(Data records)
————————
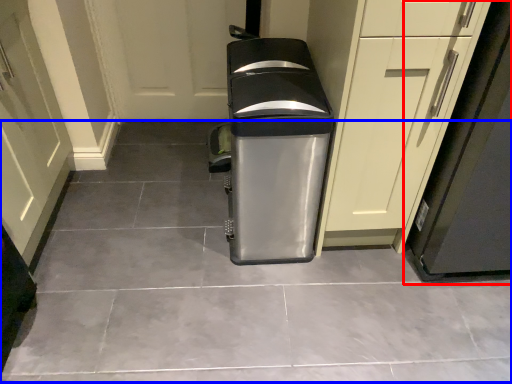
Question: Which object appears farthest to the camera in this image, appliance (highlighted by a red box) or concrete (highlighted by a blue box)?

Choices:
 (A) appliance
 (B) concrete

Answer: (B)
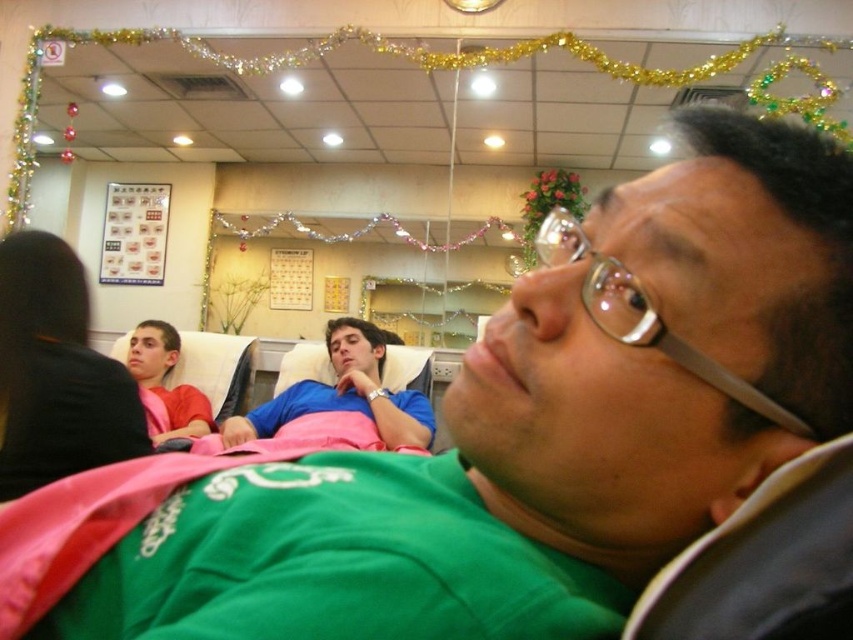
Based on the photo, is pink fabric at left behind blue cotton shirt at center?

That is False.

Which is in front, point (76, 458) or point (399, 433)?

Point (76, 458) is in front.

Image resolution: width=853 pixels, height=640 pixels. Identify the location of pink fabric at left. (56, 372).

What are the coordinates of `pink fabric at left` in the screenshot? It's located at (56, 372).

Is point (22, 317) farther from camera compared to point (138, 385)?

No, (22, 317) is closer to viewer.

Who is more distant from viewer, (24, 428) or (175, 358)?

Positioned behind is point (175, 358).

Where is `pink fabric at left`? pink fabric at left is located at coordinates (56, 372).

Between blue cotton shirt at center and matte pink shirt at left, which one is positioned lower?

blue cotton shirt at center

Can you confirm if blue cotton shirt at center is thinner than matte pink shirt at left?

In fact, blue cotton shirt at center might be wider than matte pink shirt at left.

Who is more forward, (347, 401) or (196, 412)?

Positioned in front is point (347, 401).

Find the location of a particular element. The width and height of the screenshot is (853, 640). blue cotton shirt at center is located at coordinates (344, 394).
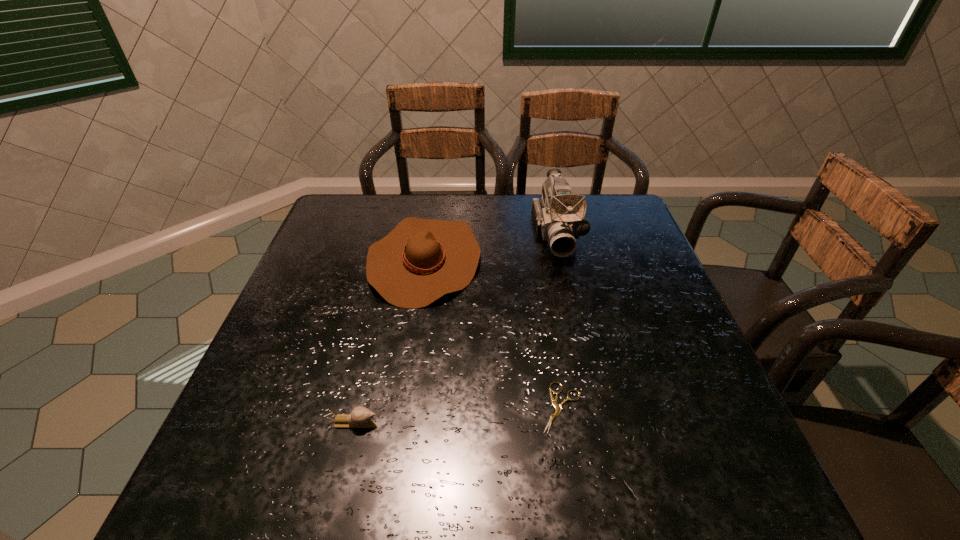
At what (x,y) coordinates should I click in order to perform the action: click on the tallest object. Please return your answer as a coordinate pair (x, y). This screenshot has height=540, width=960. Looking at the image, I should click on (559, 218).

What are the coordinates of `the third shortest object` in the screenshot? It's located at coord(420,260).

This screenshot has height=540, width=960. I want to click on the second shortest object, so click(x=360, y=417).

This screenshot has height=540, width=960. Find the location of `the shortest object`. the shortest object is located at coordinates (558, 407).

Identify the location of vacant space located 0.280m on the front-facing side of the camcorder. The image size is (960, 540). (582, 344).

Locate an element on the screen. The image size is (960, 540). vacant space located on the right of the cowboy hat is located at coordinates (628, 259).

I want to click on free location located 0.260m on the shell of the escargot, so click(517, 423).

Locate an element on the screen. free spot located 0.170m on the right of the shears is located at coordinates (671, 408).

You are a GUI agent. You are given a task and a screenshot of the screen. Output one action in this format:
    pyautogui.click(x=<x>, y=<y>)
    Task: Click on the camcorder located at the far edge
    This screenshot has width=960, height=540.
    Given the screenshot: What is the action you would take?
    pyautogui.click(x=559, y=218)

At what (x,y) coordinates should I click in order to perform the action: click on cowboy hat situated at the far edge. Please return your answer as a coordinate pair (x, y). The height and width of the screenshot is (540, 960). Looking at the image, I should click on (420, 260).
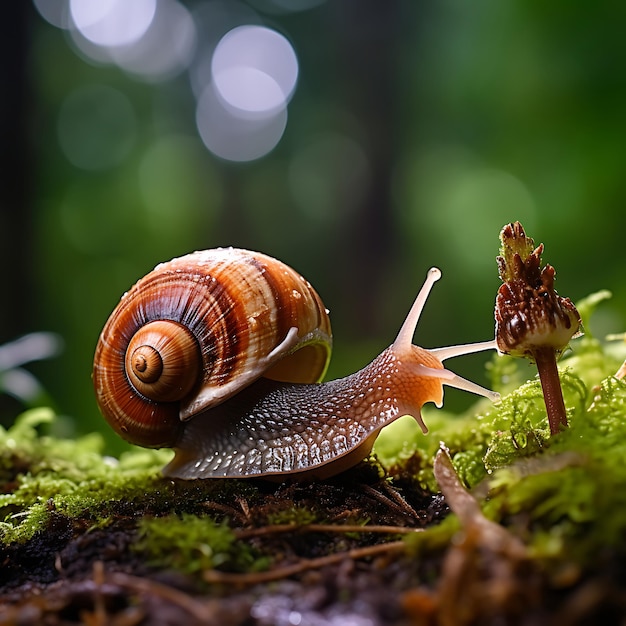
The image size is (626, 626). I want to click on plant, so click(531, 310).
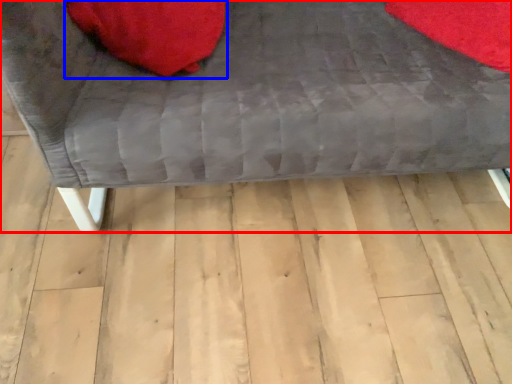
Question: Which point is further to the camera, furniture (highlighted by a red box) or bean bag chair (highlighted by a blue box)?

Choices:
 (A) furniture
 (B) bean bag chair

Answer: (B)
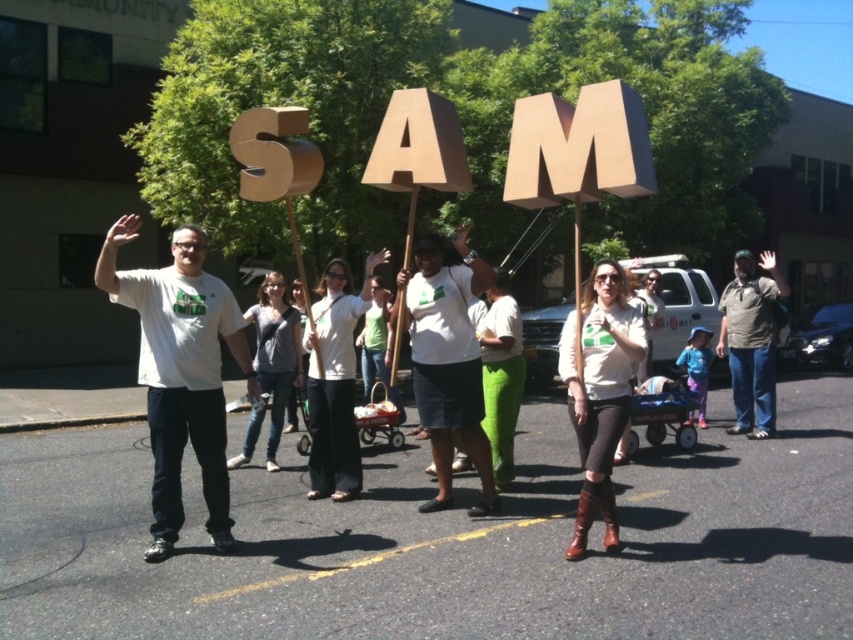
Who is more distant from viewer, (573, 376) or (728, 310)?

The point (728, 310) is more distant.

Between matte white sweater at center and gray cotton shirt at right, which one is positioned lower?

matte white sweater at center

Which is behind, point (618, 548) or point (764, 333)?

The point (764, 333) is more distant.

Image resolution: width=853 pixels, height=640 pixels. I want to click on matte white sweater at center, so click(x=601, y=392).

Does point (206, 497) come farther from viewer compared to point (630, 376)?

Yes, it is.

Describe the element at coordinates (180, 372) in the screenshot. I see `white matte t-shirt at left` at that location.

Identify the location of white matte t-shirt at left. (180, 372).

Between white matte t-shirt at left and gray cotton shirt at right, which one has more height?

Standing taller between the two is gray cotton shirt at right.

Is white matte t-shirt at left thinner than gray cotton shirt at right?

Correct, white matte t-shirt at left's width is less than gray cotton shirt at right's.

Is point (171, 458) closer to camera compared to point (737, 360)?

Yes.

The image size is (853, 640). In order to click on white matte t-shirt at left in this screenshot , I will do `click(180, 372)`.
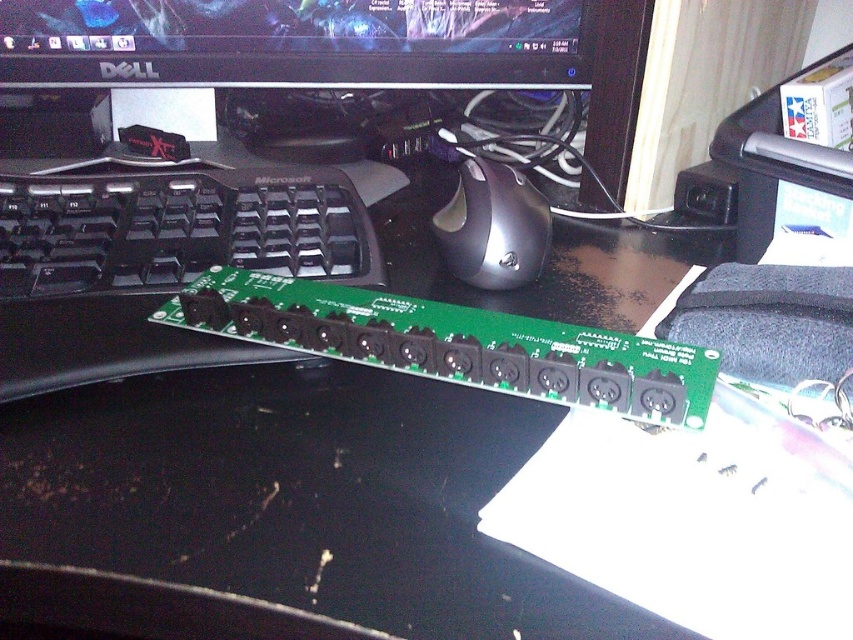
Does black matte keyboard at left appear under black matte mouse at center?

No, black matte keyboard at left is not below black matte mouse at center.

Does black matte keyboard at left appear on the right side of black matte mouse at center?

Incorrect, black matte keyboard at left is not on the right side of black matte mouse at center.

Between point (351, 244) and point (517, 221), which one is positioned behind?

The point (517, 221) is behind.

Where is `black matte keyboard at left`? The height and width of the screenshot is (640, 853). black matte keyboard at left is located at coordinates (178, 228).

Looking at this image, between black glossy monitor at upper center and black matte keyboard at left, which one has less height?

black glossy monitor at upper center

Find the location of a particular element. black glossy monitor at upper center is located at coordinates (294, 42).

Is black glossy monitor at upper center taller than black matte mouse at center?

No.

Is point (201, 60) positioned before point (524, 179)?

No, (201, 60) is behind (524, 179).

Find the location of `black glossy monitor at upper center`. black glossy monitor at upper center is located at coordinates click(294, 42).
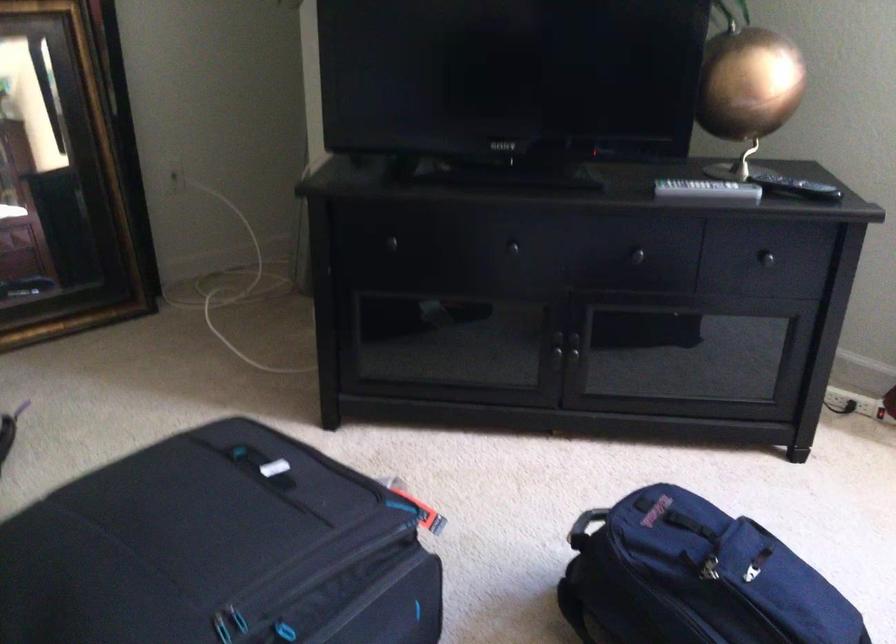
This screenshot has width=896, height=644. Find the location of `bronze desk globe`. bronze desk globe is located at coordinates pos(746,88).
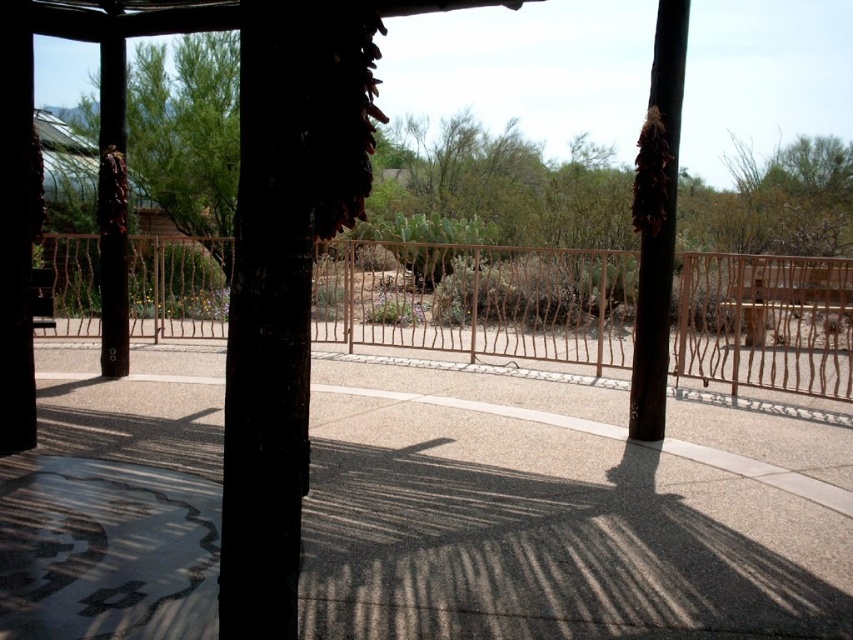
You are standing at the point marked by the coordinate point at (349, 244) and want to walk straight ahead. There is a wooden post on your left and another on your right. How far apart are the two wooden posts?

The two wooden posts are 9.24 meters apart.

In the scene shown: You are standing at the point marked as point (x=479, y=300) in the image. What object is located exactly at that point?

The rustic wood fence at center is located exactly at point (x=479, y=300).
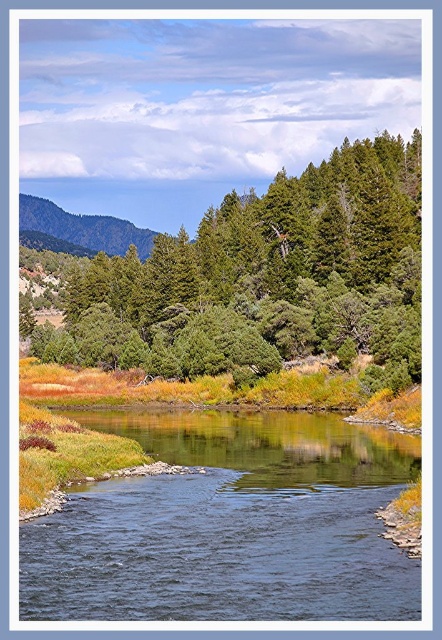
You are standing at the edge of the river and want to look at the green forested mountain at upper left. Which direction should you look relative to the blue smooth water at center?

You should look upward from the blue smooth water at center to see the green forested mountain at upper left since it is located above the water.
————————
▸ **Exercise directions**: Copy every line of the data records above word for word, omitting the pictures.

▸ **Solution to the problem**:
Question: Which object appears farthest to the camera in this image, appliance (highlighted by a red box) or concrete (highlighted by a blue box)?

Choices:
 (A) appliance
 (B) concrete

Answer: (B)
Based on the photo, is pink fabric at left behind blue cotton shirt at center?

That is False.

Which is in front, point (76, 458) or point (399, 433)?

Point (76, 458) is in front.

Image resolution: width=853 pixels, height=640 pixels. Identify the location of pink fabric at left. (56, 372).

What are the coordinates of `pink fabric at left` in the screenshot? It's located at (56, 372).

Is point (22, 317) farther from camera compared to point (138, 385)?

No, (22, 317) is closer to viewer.

Who is more distant from viewer, (24, 428) or (175, 358)?

Positioned behind is point (175, 358).

Where is `pink fabric at left`? pink fabric at left is located at coordinates (56, 372).

Between blue cotton shirt at center and matte pink shirt at left, which one is positioned lower?

blue cotton shirt at center

Can you confirm if blue cotton shirt at center is thinner than matte pink shirt at left?

In fact, blue cotton shirt at center might be wider than matte pink shirt at left.

Who is more forward, (347, 401) or (196, 412)?

Positioned in front is point (347, 401).

Find the location of a particular element. The width and height of the screenshot is (853, 640). blue cotton shirt at center is located at coordinates (344, 394).
At what (x,y) coordinates should I click in order to perform the action: click on the tallest object. Please return your answer as a coordinate pair (x, y). This screenshot has height=540, width=960. Looking at the image, I should click on (559, 218).

What are the coordinates of `the third shortest object` in the screenshot? It's located at coord(420,260).

This screenshot has height=540, width=960. I want to click on the second shortest object, so click(x=360, y=417).

This screenshot has height=540, width=960. Find the location of `the shortest object`. the shortest object is located at coordinates (558, 407).

Identify the location of vacant space located 0.280m on the front-facing side of the camcorder. The image size is (960, 540). (582, 344).

Locate an element on the screen. The image size is (960, 540). vacant space located on the right of the cowboy hat is located at coordinates (628, 259).

I want to click on free location located 0.260m on the shell of the escargot, so click(517, 423).

Locate an element on the screen. free spot located 0.170m on the right of the shears is located at coordinates (671, 408).

You are a GUI agent. You are given a task and a screenshot of the screen. Output one action in this format:
    pyautogui.click(x=<x>, y=<y>)
    Task: Click on the camcorder located at the far edge
    This screenshot has width=960, height=540.
    Given the screenshot: What is the action you would take?
    pyautogui.click(x=559, y=218)

At what (x,y) coordinates should I click in order to perform the action: click on cowboy hat situated at the far edge. Please return your answer as a coordinate pair (x, y). The height and width of the screenshot is (540, 960). Looking at the image, I should click on (420, 260).
The image size is (626, 626). I want to click on plant, so click(531, 310).
Question: Which point is further to the camera, furniture (highlighted by a red box) or bean bag chair (highlighted by a blue box)?

Choices:
 (A) furniture
 (B) bean bag chair

Answer: (B)
Who is more distant from viewer, (573, 376) or (728, 310)?

The point (728, 310) is more distant.

Between matte white sweater at center and gray cotton shirt at right, which one is positioned lower?

matte white sweater at center

Which is behind, point (618, 548) or point (764, 333)?

The point (764, 333) is more distant.

Image resolution: width=853 pixels, height=640 pixels. I want to click on matte white sweater at center, so click(x=601, y=392).

Does point (206, 497) come farther from viewer compared to point (630, 376)?

Yes, it is.

Describe the element at coordinates (180, 372) in the screenshot. I see `white matte t-shirt at left` at that location.

Identify the location of white matte t-shirt at left. (180, 372).

Between white matte t-shirt at left and gray cotton shirt at right, which one has more height?

Standing taller between the two is gray cotton shirt at right.

Is white matte t-shirt at left thinner than gray cotton shirt at right?

Correct, white matte t-shirt at left's width is less than gray cotton shirt at right's.

Is point (171, 458) closer to camera compared to point (737, 360)?

Yes.

The image size is (853, 640). In order to click on white matte t-shirt at left in this screenshot , I will do `click(180, 372)`.
Does black matte keyboard at left appear under black matte mouse at center?

No, black matte keyboard at left is not below black matte mouse at center.

Does black matte keyboard at left appear on the right side of black matte mouse at center?

Incorrect, black matte keyboard at left is not on the right side of black matte mouse at center.

Between point (351, 244) and point (517, 221), which one is positioned behind?

The point (517, 221) is behind.

Where is `black matte keyboard at left`? The height and width of the screenshot is (640, 853). black matte keyboard at left is located at coordinates (178, 228).

Looking at this image, between black glossy monitor at upper center and black matte keyboard at left, which one has less height?

black glossy monitor at upper center

Find the location of a particular element. black glossy monitor at upper center is located at coordinates (294, 42).

Is black glossy monitor at upper center taller than black matte mouse at center?

No.

Is point (201, 60) positioned before point (524, 179)?

No, (201, 60) is behind (524, 179).

Find the location of `black glossy monitor at upper center`. black glossy monitor at upper center is located at coordinates click(294, 42).
This screenshot has width=896, height=644. Find the location of `bronze desk globe`. bronze desk globe is located at coordinates pos(746,88).
You are standing at the point marked by the coordinate point at (349, 244) and want to walk straight ahead. There is a wooden post on your left and another on your right. How far apart are the two wooden posts?

The two wooden posts are 9.24 meters apart.

In the scene shown: You are standing at the point marked as point (x=479, y=300) in the image. What object is located exactly at that point?

The rustic wood fence at center is located exactly at point (x=479, y=300).
You are standing at the edge of the river and want to look at the green forested mountain at upper left. Which direction should you look relative to the blue smooth water at center?

You should look upward from the blue smooth water at center to see the green forested mountain at upper left since it is located above the water.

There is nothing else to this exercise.